## Records from a dataset

=====

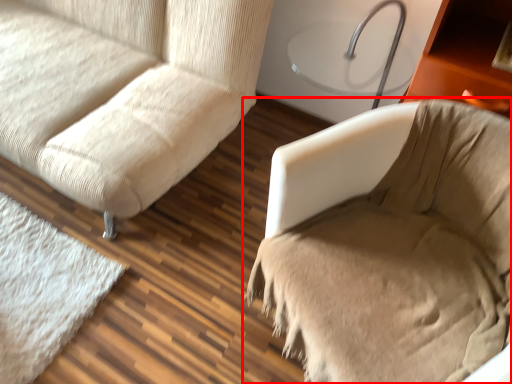
Question: Where is furniture (annotated by the red box) located in relation to studio couch in the image?

Choices:
 (A) left
 (B) right

Answer: (B)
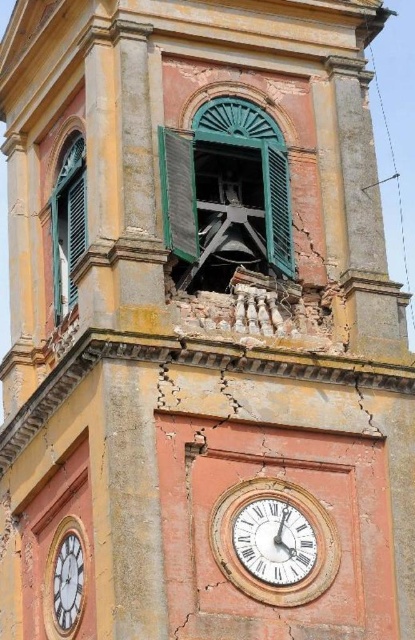
Question: Does gold-toned brass clock at center appear over green matte shutter at center?

Choices:
 (A) yes
 (B) no

Answer: (B)

Question: Is gold-toned brass clock at center thinner than green matte shutter at center?

Choices:
 (A) no
 (B) yes

Answer: (A)

Question: Can you confirm if gold-toned brass clock at center is positioned below white matte clock at lower left?

Choices:
 (A) yes
 (B) no

Answer: (B)

Question: Among these points, which one is farthest from the camera?

Choices:
 (A) (280, 531)
 (B) (192, 208)
 (C) (293, 557)
 (D) (83, 545)

Answer: (B)

Question: Which of the following is the farthest from the observer?

Choices:
 (A) white wooden clock at center
 (B) white matte clock at lower left
 (C) gold-toned brass clock at center

Answer: (B)

Question: Estimate the real-world distances between objects in this image. Which object is closer to the green matte shutter at center?

Choices:
 (A) white matte clock at lower left
 (B) gold-toned brass clock at center
 (C) white wooden clock at center

Answer: (B)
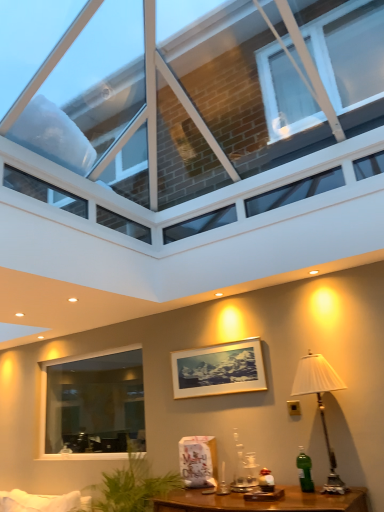
Identify the location of vacant area on top of gold-framed picture at center (from a real-world perspective). pos(212,344).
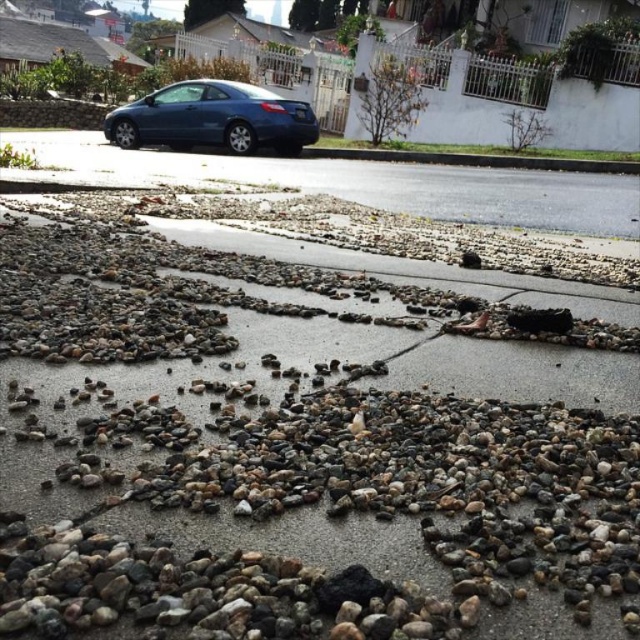
Question: Which point is closer to the camera?

Choices:
 (A) 176,259
 (B) 113,124

Answer: (A)

Question: Can you confirm if multicolored pebbles at center is positioned above matte blue car at center?

Choices:
 (A) no
 (B) yes

Answer: (A)

Question: Is multicolored pebbles at center to the right of matte blue car at center from the viewer's perspective?

Choices:
 (A) yes
 (B) no

Answer: (A)

Question: Does multicolored pebbles at center have a smaller size compared to matte blue car at center?

Choices:
 (A) no
 (B) yes

Answer: (B)

Question: Which object is farther from the camera taking this photo?

Choices:
 (A) matte blue car at center
 (B) multicolored pebbles at center

Answer: (A)

Question: Which point is farther to the camera?

Choices:
 (A) multicolored pebbles at center
 (B) matte blue car at center

Answer: (B)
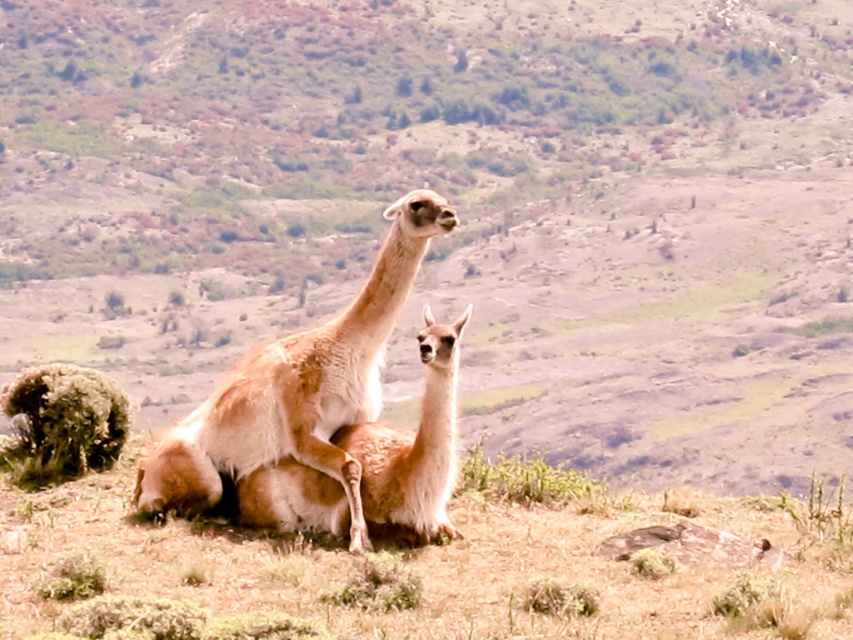
Question: From the image, what is the correct spatial relationship of dry grass at center in relation to fuzzy brown alpaca at center?

Choices:
 (A) right
 (B) left

Answer: (A)

Question: Which of the following is the closest to the observer?

Choices:
 (A) fuzzy brown alpaca at center
 (B) light brown woolen alpaca at center
 (C) dry grass at center

Answer: (C)

Question: Does dry grass at center appear on the left side of light brown woolen alpaca at center?

Choices:
 (A) yes
 (B) no

Answer: (B)

Question: From the image, what is the correct spatial relationship of dry grass at center in relation to fuzzy brown alpaca at center?

Choices:
 (A) below
 (B) above

Answer: (A)

Question: Based on their relative distances, which object is farther from the dry grass at center?

Choices:
 (A) fuzzy brown alpaca at center
 (B) light brown woolen alpaca at center

Answer: (B)

Question: Which of the following is the farthest from the observer?

Choices:
 (A) fuzzy brown alpaca at center
 (B) light brown woolen alpaca at center

Answer: (B)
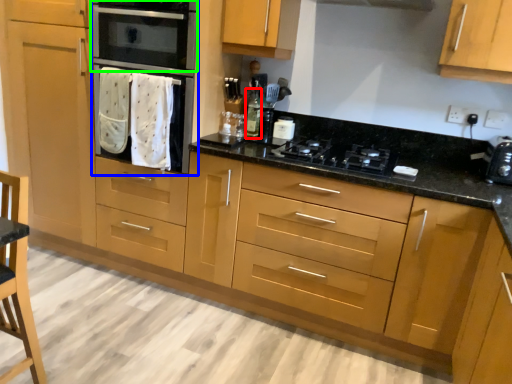
Question: Based on their relative distances, which object is nearer to bottle (highlighted by a red box)? Choose from oven (highlighted by a blue box) and home appliance (highlighted by a green box).

Choices:
 (A) oven
 (B) home appliance

Answer: (A)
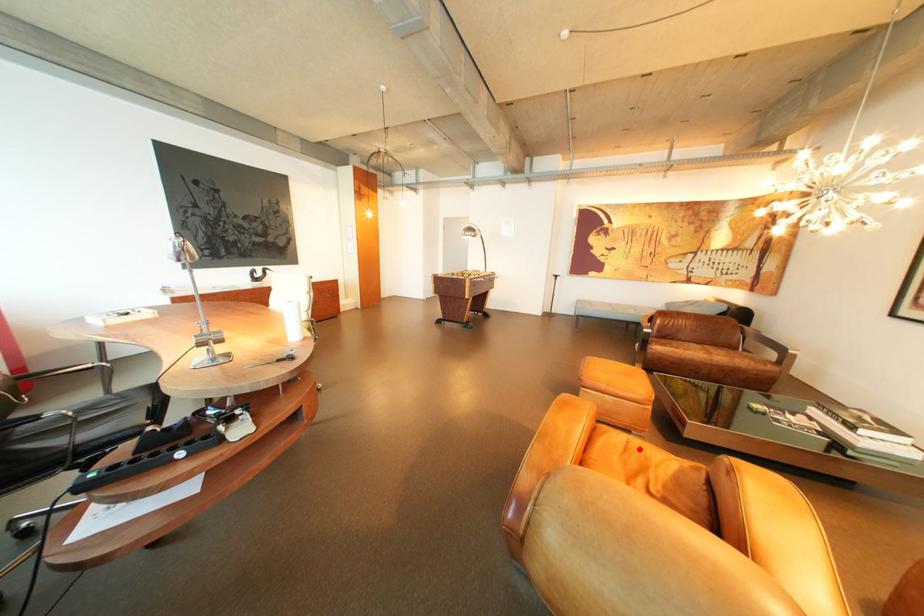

=====

## WHAT IS NEEDED
Select every line of the items that contains the word "matte", treating uppercase and lowercase as different.

## EXERCISE ANSWER
Question: Does gold-toned brass clock at center appear over green matte shutter at center?
Question: Is gold-toned brass clock at center thinner than green matte shutter at center?
Question: Can you confirm if gold-toned brass clock at center is positioned below white matte clock at lower left?
 (B) white matte clock at lower left
Question: Estimate the real-world distances between objects in this image. Which object is closer to the green matte shutter at center?
 (A) white matte clock at lower left
Question: Can you confirm if multicolored pebbles at center is positioned above matte blue car at center?
Question: Is multicolored pebbles at center to the right of matte blue car at center from the viewer's perspective?
Question: Does multicolored pebbles at center have a smaller size compared to matte blue car at center?
 (A) matte blue car at center
 (B) matte blue car at center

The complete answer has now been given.